- _Exercise goal_
Search the records for lines with the word "camera" and copy each match.

- _Object transformation records_
+ + + + + + +

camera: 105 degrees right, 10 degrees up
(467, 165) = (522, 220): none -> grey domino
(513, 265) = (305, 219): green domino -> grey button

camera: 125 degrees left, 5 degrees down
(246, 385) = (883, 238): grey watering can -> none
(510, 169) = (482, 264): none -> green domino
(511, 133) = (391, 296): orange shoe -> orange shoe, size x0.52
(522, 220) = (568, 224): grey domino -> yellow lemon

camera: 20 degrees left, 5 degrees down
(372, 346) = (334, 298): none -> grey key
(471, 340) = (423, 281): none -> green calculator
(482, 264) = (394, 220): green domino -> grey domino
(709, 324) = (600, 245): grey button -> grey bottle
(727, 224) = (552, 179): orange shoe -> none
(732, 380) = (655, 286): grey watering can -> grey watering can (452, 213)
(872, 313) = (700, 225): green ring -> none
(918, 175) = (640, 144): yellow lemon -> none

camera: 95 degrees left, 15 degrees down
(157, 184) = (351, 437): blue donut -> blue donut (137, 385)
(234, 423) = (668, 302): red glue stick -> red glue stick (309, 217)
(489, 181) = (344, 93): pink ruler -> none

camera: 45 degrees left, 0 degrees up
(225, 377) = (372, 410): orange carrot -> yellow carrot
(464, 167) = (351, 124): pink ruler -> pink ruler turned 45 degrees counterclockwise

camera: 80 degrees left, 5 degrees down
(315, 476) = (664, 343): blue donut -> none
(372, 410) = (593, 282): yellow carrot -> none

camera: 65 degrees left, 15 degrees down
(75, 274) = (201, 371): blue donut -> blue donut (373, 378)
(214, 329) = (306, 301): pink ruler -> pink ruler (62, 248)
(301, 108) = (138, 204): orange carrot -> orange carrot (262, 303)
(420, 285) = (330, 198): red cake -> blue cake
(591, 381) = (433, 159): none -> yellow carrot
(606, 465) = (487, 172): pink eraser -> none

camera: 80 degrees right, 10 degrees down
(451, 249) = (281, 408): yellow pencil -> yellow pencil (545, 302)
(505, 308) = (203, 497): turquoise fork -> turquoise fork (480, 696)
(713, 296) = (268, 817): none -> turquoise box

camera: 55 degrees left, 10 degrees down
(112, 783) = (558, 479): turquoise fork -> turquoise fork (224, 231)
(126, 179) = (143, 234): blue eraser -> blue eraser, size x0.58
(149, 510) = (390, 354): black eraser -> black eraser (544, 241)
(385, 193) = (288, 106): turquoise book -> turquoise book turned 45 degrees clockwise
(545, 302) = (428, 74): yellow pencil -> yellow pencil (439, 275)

+ + + + + + +

- _Task answer_
camera: 105 degrees right, 10 degrees up
camera: 125 degrees left, 5 degrees down
camera: 20 degrees left, 5 degrees down
camera: 95 degrees left, 15 degrees down
camera: 45 degrees left, 0 degrees up
camera: 80 degrees left, 5 degrees down
camera: 65 degrees left, 15 degrees down
camera: 80 degrees right, 10 degrees down
camera: 55 degrees left, 10 degrees down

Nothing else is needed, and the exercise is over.